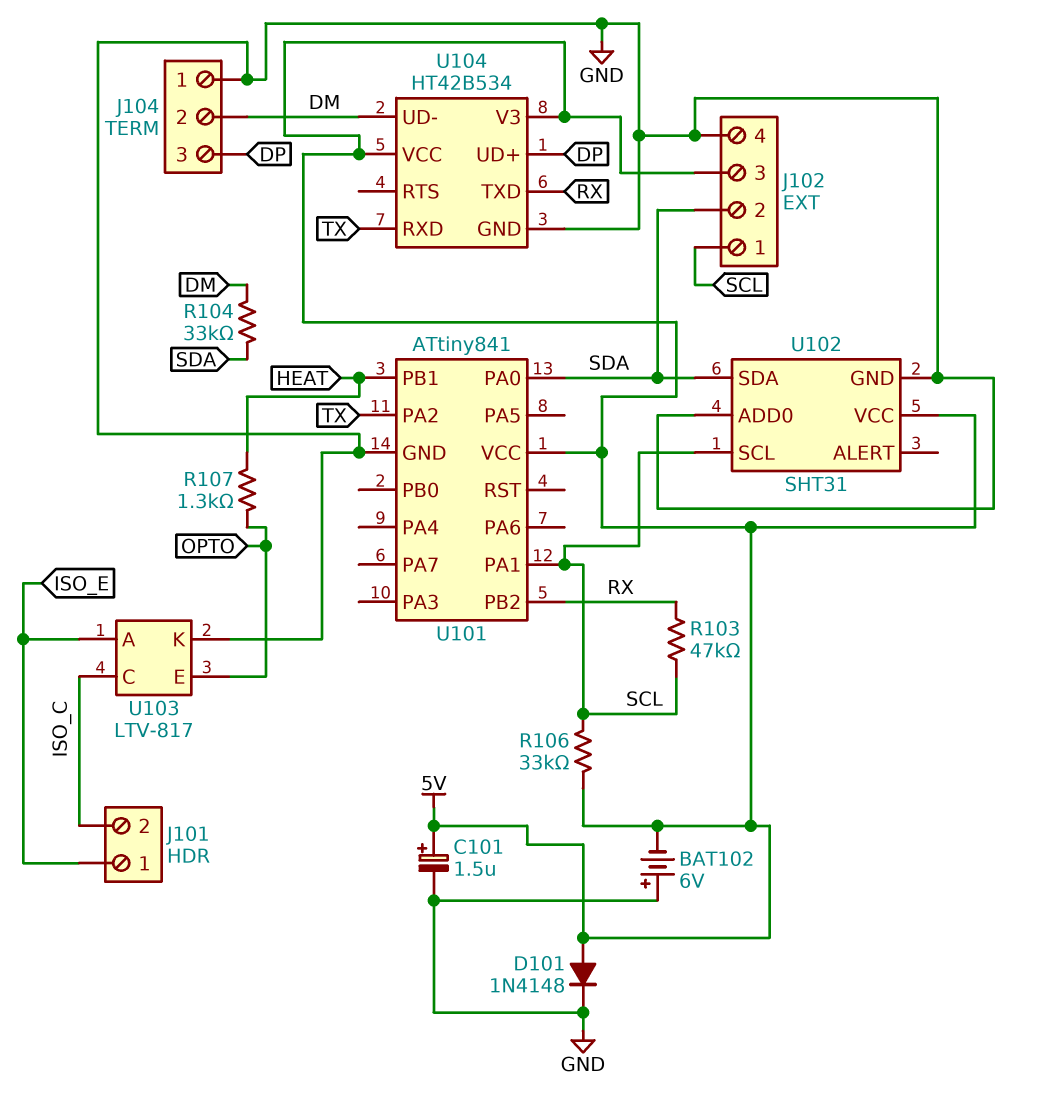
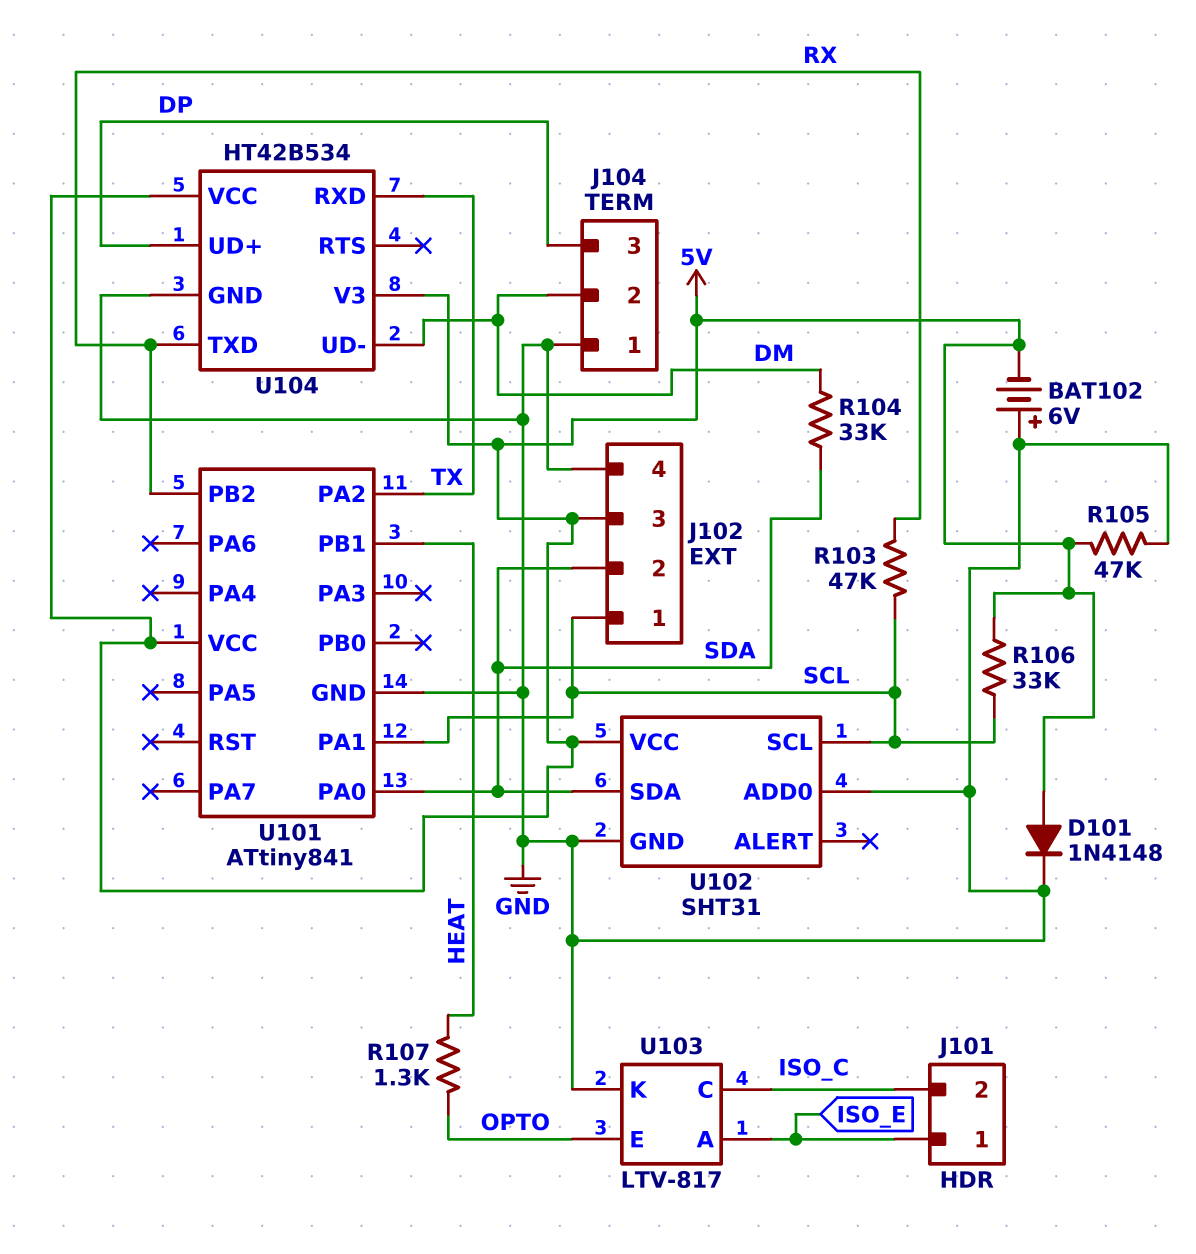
C101: 1.5uF (plus 5V, minus GND) -> none
R105: none -> 47k (5V, GND)

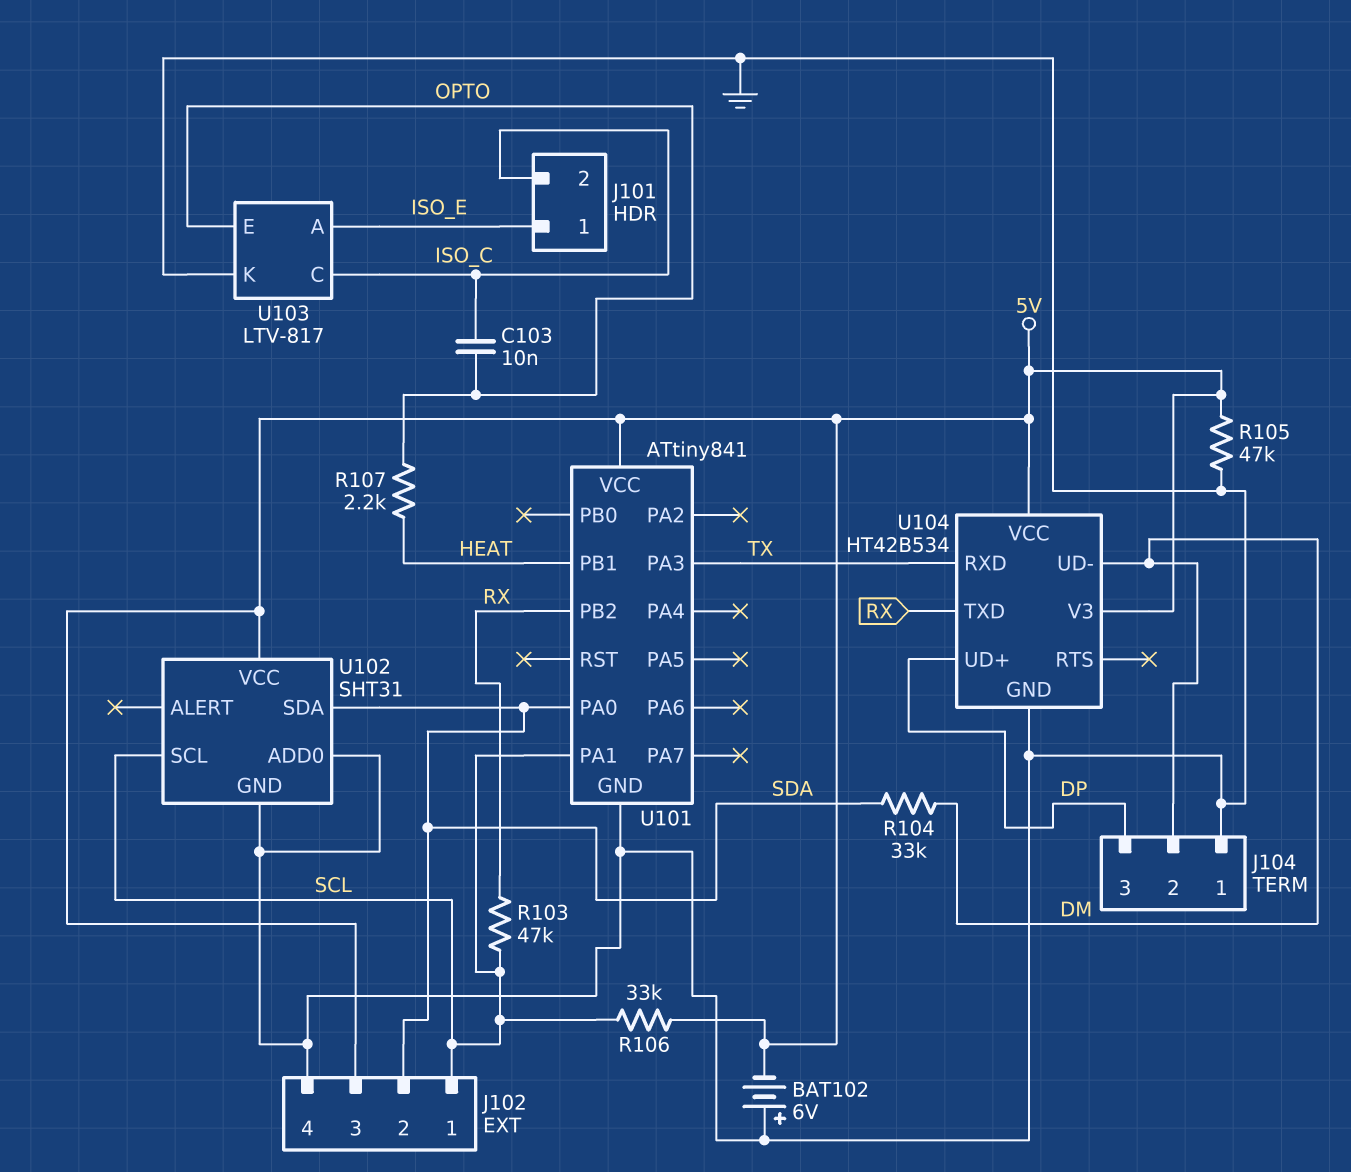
C103: none -> 10nF (ISO_C, OPTO)
D101: diode 1N4148 (A 5V, K GND) -> none
R107: 1.3k (HEAT, OPTO) -> 2.2k (HEAT, OPTO)
U101 pin PA2: TX -> none
U101 pin PA3: none -> TX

———

- _Your objective_
Would you write out the data exactly, with no pictures in the copy?

- _Completed exercise_
C101: 1.5uF (plus 5V, minus GND) -> none
R105: none -> 47k (5V, GND)

C103: none -> 10nF (ISO_C, OPTO)
D101: diode 1N4148 (A 5V, K GND) -> none
R107: 1.3k (HEAT, OPTO) -> 2.2k (HEAT, OPTO)
U101 pin PA2: TX -> none
U101 pin PA3: none -> TX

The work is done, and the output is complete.